Exercise requirements: Print the records below word for word, from their first line through the line containing "14: (671, 786)", and stop there.

(Stored data entries)
____________
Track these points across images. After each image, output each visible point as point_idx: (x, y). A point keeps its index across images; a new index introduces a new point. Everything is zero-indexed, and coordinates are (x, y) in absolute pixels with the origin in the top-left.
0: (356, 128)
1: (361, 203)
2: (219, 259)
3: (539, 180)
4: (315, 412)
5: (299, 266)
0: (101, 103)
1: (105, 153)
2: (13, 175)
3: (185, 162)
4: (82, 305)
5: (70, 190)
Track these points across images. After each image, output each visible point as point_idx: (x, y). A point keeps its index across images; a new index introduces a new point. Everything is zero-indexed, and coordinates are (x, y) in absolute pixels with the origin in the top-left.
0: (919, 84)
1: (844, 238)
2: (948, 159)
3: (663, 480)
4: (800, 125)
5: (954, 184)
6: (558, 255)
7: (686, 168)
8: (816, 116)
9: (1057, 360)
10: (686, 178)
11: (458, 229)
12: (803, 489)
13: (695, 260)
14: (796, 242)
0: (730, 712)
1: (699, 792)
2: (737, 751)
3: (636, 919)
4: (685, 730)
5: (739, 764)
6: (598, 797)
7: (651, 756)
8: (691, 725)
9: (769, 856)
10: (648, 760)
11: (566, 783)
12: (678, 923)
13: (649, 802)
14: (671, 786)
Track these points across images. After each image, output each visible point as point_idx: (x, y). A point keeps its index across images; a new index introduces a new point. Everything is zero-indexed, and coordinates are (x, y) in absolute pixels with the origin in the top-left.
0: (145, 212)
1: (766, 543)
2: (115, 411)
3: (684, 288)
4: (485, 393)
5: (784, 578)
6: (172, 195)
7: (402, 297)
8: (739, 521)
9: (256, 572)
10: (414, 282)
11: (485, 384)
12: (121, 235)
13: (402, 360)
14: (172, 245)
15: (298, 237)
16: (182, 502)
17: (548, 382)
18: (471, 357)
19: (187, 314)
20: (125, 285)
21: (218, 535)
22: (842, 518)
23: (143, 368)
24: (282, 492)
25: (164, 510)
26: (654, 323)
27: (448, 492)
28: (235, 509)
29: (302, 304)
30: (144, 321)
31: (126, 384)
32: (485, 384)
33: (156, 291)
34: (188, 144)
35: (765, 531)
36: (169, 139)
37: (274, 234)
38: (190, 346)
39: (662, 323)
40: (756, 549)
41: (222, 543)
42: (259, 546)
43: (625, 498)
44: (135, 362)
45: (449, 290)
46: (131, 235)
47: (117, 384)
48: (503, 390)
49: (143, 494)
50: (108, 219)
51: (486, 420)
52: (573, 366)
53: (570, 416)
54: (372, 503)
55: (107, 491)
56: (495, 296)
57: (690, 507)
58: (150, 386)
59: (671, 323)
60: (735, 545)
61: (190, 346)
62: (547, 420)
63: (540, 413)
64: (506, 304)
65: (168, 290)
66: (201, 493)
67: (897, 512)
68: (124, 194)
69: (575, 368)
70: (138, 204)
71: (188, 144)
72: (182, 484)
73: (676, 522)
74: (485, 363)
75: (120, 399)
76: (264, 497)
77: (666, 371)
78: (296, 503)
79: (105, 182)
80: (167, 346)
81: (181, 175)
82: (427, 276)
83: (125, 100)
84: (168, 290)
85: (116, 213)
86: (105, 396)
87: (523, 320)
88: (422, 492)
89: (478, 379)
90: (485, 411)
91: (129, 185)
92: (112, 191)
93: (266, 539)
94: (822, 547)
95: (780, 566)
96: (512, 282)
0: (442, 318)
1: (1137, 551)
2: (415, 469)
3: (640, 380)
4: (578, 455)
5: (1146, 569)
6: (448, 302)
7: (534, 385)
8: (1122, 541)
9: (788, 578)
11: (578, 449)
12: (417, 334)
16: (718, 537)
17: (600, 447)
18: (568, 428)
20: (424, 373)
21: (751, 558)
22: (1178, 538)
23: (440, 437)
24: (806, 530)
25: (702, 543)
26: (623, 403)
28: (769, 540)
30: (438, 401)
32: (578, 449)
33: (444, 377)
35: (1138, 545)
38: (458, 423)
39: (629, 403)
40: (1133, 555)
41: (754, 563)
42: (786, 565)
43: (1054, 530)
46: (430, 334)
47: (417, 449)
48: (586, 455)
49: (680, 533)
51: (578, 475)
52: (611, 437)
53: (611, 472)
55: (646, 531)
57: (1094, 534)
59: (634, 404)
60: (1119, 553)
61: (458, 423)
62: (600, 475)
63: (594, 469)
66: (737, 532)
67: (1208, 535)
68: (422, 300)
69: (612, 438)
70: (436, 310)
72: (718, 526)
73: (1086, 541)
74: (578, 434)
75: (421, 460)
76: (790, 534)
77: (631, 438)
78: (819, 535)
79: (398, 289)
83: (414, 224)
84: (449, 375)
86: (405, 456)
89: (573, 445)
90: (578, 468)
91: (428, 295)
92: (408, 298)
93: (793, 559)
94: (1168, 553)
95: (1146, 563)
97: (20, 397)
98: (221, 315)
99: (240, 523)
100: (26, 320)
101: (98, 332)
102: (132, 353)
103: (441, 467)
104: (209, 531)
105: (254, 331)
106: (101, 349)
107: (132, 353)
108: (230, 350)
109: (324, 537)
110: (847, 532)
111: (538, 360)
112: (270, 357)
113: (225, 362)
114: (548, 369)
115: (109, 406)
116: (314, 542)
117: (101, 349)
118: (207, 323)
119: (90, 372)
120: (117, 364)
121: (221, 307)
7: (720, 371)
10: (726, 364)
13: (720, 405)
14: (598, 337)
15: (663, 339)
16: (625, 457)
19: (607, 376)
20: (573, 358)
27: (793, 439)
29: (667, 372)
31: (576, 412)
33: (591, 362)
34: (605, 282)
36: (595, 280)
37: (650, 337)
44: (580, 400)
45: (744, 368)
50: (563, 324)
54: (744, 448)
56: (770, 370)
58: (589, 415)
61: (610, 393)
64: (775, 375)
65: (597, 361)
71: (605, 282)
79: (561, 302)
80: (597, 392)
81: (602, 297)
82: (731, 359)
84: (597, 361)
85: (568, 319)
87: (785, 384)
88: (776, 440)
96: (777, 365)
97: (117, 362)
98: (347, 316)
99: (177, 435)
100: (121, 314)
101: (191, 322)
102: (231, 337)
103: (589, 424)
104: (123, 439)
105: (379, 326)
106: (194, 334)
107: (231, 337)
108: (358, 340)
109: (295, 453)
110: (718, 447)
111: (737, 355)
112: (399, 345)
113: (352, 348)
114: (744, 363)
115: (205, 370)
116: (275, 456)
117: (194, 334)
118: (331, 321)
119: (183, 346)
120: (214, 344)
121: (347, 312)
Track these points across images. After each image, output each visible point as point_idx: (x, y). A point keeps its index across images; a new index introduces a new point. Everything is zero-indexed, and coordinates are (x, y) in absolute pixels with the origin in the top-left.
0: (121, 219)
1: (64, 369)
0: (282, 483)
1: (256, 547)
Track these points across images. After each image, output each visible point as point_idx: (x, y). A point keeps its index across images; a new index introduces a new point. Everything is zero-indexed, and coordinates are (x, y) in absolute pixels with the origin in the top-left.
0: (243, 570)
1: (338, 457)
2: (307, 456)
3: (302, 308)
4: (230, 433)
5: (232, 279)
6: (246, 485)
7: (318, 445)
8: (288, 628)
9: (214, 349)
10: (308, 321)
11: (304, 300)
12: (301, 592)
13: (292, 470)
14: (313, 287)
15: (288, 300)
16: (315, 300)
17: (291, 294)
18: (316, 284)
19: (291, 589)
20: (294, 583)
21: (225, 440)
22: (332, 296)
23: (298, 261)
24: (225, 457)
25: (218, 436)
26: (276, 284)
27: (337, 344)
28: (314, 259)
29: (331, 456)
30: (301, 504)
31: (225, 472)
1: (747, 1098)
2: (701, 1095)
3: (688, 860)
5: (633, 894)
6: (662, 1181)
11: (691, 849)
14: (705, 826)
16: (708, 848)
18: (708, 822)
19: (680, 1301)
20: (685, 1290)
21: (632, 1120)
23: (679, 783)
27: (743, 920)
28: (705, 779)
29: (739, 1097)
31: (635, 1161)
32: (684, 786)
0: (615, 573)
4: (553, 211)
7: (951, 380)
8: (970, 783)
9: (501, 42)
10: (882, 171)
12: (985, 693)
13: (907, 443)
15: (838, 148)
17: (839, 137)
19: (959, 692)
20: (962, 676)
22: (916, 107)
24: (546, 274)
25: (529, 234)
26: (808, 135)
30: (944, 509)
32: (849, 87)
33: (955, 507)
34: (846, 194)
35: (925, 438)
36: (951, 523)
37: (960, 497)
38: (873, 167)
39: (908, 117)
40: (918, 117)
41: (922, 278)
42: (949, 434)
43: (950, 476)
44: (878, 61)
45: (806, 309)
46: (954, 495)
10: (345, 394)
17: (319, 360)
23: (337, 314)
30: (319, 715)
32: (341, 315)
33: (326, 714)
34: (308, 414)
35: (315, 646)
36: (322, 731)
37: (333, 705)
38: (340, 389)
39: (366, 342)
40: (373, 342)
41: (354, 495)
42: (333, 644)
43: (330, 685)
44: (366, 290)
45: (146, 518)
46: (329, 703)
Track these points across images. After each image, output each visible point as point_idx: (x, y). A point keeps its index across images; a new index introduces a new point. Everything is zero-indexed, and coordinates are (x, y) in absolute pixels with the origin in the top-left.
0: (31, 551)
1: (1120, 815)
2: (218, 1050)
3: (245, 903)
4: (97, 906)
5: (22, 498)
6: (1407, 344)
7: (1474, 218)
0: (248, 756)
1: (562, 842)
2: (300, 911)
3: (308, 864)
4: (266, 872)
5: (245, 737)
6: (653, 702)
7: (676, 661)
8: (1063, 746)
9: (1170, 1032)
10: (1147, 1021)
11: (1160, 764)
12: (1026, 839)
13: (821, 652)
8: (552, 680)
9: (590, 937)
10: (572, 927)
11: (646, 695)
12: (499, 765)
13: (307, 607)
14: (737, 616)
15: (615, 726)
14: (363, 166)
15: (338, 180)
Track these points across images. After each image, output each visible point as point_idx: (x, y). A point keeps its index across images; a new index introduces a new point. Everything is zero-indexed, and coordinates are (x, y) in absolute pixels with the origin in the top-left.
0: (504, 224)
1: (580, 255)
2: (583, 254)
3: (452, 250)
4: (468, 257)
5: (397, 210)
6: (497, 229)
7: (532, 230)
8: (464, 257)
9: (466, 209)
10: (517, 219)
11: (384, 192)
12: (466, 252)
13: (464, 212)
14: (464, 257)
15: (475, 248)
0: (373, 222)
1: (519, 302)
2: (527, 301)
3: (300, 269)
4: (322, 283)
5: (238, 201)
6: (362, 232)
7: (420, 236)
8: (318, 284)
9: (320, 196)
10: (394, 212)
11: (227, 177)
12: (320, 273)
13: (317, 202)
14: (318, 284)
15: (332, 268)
____________
Completed exercise:
Track these points across images. After each image, output each visible point as point_idx: (x, y). A point keeps its index across images; a new index introduces a new point. Everything is zero-indexed, and coordinates are (x, y) in absolute pixels with the origin in the top-left.
0: (356, 128)
1: (361, 203)
2: (219, 259)
3: (539, 180)
4: (315, 412)
5: (299, 266)
0: (101, 103)
1: (105, 153)
2: (13, 175)
3: (185, 162)
4: (82, 305)
5: (70, 190)
Track these points across images. After each image, output each visible point as point_idx: (x, y). A point keeps its index across images; a new index introduces a new point. Everything is zero-indexed, and coordinates are (x, y) in absolute pixels with the origin in the top-left.
0: (919, 84)
1: (844, 238)
2: (948, 159)
3: (663, 480)
4: (800, 125)
5: (954, 184)
6: (558, 255)
7: (686, 168)
8: (816, 116)
9: (1057, 360)
10: (686, 178)
11: (458, 229)
12: (803, 489)
13: (695, 260)
14: (796, 242)
0: (730, 712)
1: (699, 792)
2: (737, 751)
3: (636, 919)
4: (685, 730)
5: (739, 764)
6: (598, 797)
7: (651, 756)
8: (691, 725)
9: (769, 856)
10: (648, 760)
11: (566, 783)
12: (678, 923)
13: (649, 802)
14: (671, 786)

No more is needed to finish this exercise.